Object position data

★ ★ ★ ★ ★

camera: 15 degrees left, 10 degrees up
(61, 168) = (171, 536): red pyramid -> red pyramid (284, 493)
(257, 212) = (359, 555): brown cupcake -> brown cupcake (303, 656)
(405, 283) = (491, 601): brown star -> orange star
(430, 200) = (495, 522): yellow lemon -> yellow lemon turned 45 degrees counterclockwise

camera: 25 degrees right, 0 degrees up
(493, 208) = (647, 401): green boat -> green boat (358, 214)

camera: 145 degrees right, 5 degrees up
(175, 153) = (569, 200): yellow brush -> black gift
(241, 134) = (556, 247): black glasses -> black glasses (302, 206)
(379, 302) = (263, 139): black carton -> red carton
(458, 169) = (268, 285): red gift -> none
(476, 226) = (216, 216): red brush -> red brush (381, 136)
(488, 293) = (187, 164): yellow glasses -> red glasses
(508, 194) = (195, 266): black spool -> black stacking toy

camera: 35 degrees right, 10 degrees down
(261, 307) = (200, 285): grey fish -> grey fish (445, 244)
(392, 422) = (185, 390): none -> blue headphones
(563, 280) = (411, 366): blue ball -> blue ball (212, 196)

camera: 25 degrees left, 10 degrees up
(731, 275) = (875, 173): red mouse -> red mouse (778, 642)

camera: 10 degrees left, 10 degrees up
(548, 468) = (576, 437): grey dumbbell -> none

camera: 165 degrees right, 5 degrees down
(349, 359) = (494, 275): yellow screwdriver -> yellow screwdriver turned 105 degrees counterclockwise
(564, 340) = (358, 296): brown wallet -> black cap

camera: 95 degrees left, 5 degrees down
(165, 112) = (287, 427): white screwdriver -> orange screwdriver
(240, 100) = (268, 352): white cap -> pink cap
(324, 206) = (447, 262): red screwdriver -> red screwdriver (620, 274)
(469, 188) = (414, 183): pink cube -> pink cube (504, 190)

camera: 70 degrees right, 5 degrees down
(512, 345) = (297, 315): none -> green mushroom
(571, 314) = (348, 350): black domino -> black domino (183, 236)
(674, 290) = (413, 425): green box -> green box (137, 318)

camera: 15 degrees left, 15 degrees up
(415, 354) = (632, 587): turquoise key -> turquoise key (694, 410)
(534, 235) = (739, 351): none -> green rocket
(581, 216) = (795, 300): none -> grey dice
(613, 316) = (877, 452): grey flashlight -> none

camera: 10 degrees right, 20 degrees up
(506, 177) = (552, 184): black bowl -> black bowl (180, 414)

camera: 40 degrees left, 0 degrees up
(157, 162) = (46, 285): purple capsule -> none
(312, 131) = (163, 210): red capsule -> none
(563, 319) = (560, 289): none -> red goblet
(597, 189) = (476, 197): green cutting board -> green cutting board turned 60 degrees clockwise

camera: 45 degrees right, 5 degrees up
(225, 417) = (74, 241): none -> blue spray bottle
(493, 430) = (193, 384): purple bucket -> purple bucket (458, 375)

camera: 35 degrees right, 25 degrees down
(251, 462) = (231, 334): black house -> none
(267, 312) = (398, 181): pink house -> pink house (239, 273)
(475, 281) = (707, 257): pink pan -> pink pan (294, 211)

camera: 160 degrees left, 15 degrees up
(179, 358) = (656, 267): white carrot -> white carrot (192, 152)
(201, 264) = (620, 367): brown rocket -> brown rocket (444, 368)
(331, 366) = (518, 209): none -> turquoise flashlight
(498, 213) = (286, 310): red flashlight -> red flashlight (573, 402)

★ ★ ★ ★ ★

• [To do]: The reply must present every entry, transcribed with its exact wording.

• [Written solution]:
camera: 15 degrees left, 10 degrees up
(61, 168) = (171, 536): red pyramid -> red pyramid (284, 493)
(257, 212) = (359, 555): brown cupcake -> brown cupcake (303, 656)
(405, 283) = (491, 601): brown star -> orange star
(430, 200) = (495, 522): yellow lemon -> yellow lemon turned 45 degrees counterclockwise

camera: 25 degrees right, 0 degrees up
(493, 208) = (647, 401): green boat -> green boat (358, 214)

camera: 145 degrees right, 5 degrees up
(175, 153) = (569, 200): yellow brush -> black gift
(241, 134) = (556, 247): black glasses -> black glasses (302, 206)
(379, 302) = (263, 139): black carton -> red carton
(458, 169) = (268, 285): red gift -> none
(476, 226) = (216, 216): red brush -> red brush (381, 136)
(488, 293) = (187, 164): yellow glasses -> red glasses
(508, 194) = (195, 266): black spool -> black stacking toy

camera: 35 degrees right, 10 degrees down
(261, 307) = (200, 285): grey fish -> grey fish (445, 244)
(392, 422) = (185, 390): none -> blue headphones
(563, 280) = (411, 366): blue ball -> blue ball (212, 196)

camera: 25 degrees left, 10 degrees up
(731, 275) = (875, 173): red mouse -> red mouse (778, 642)

camera: 10 degrees left, 10 degrees up
(548, 468) = (576, 437): grey dumbbell -> none

camera: 165 degrees right, 5 degrees down
(349, 359) = (494, 275): yellow screwdriver -> yellow screwdriver turned 105 degrees counterclockwise
(564, 340) = (358, 296): brown wallet -> black cap

camera: 95 degrees left, 5 degrees down
(165, 112) = (287, 427): white screwdriver -> orange screwdriver
(240, 100) = (268, 352): white cap -> pink cap
(324, 206) = (447, 262): red screwdriver -> red screwdriver (620, 274)
(469, 188) = (414, 183): pink cube -> pink cube (504, 190)

camera: 70 degrees right, 5 degrees down
(512, 345) = (297, 315): none -> green mushroom
(571, 314) = (348, 350): black domino -> black domino (183, 236)
(674, 290) = (413, 425): green box -> green box (137, 318)

camera: 15 degrees left, 15 degrees up
(415, 354) = (632, 587): turquoise key -> turquoise key (694, 410)
(534, 235) = (739, 351): none -> green rocket
(581, 216) = (795, 300): none -> grey dice
(613, 316) = (877, 452): grey flashlight -> none

camera: 10 degrees right, 20 degrees up
(506, 177) = (552, 184): black bowl -> black bowl (180, 414)

camera: 40 degrees left, 0 degrees up
(157, 162) = (46, 285): purple capsule -> none
(312, 131) = (163, 210): red capsule -> none
(563, 319) = (560, 289): none -> red goblet
(597, 189) = (476, 197): green cutting board -> green cutting board turned 60 degrees clockwise

camera: 45 degrees right, 5 degrees up
(225, 417) = (74, 241): none -> blue spray bottle
(493, 430) = (193, 384): purple bucket -> purple bucket (458, 375)

camera: 35 degrees right, 25 degrees down
(251, 462) = (231, 334): black house -> none
(267, 312) = (398, 181): pink house -> pink house (239, 273)
(475, 281) = (707, 257): pink pan -> pink pan (294, 211)

camera: 160 degrees left, 15 degrees up
(179, 358) = (656, 267): white carrot -> white carrot (192, 152)
(201, 264) = (620, 367): brown rocket -> brown rocket (444, 368)
(331, 366) = (518, 209): none -> turquoise flashlight
(498, 213) = (286, 310): red flashlight -> red flashlight (573, 402)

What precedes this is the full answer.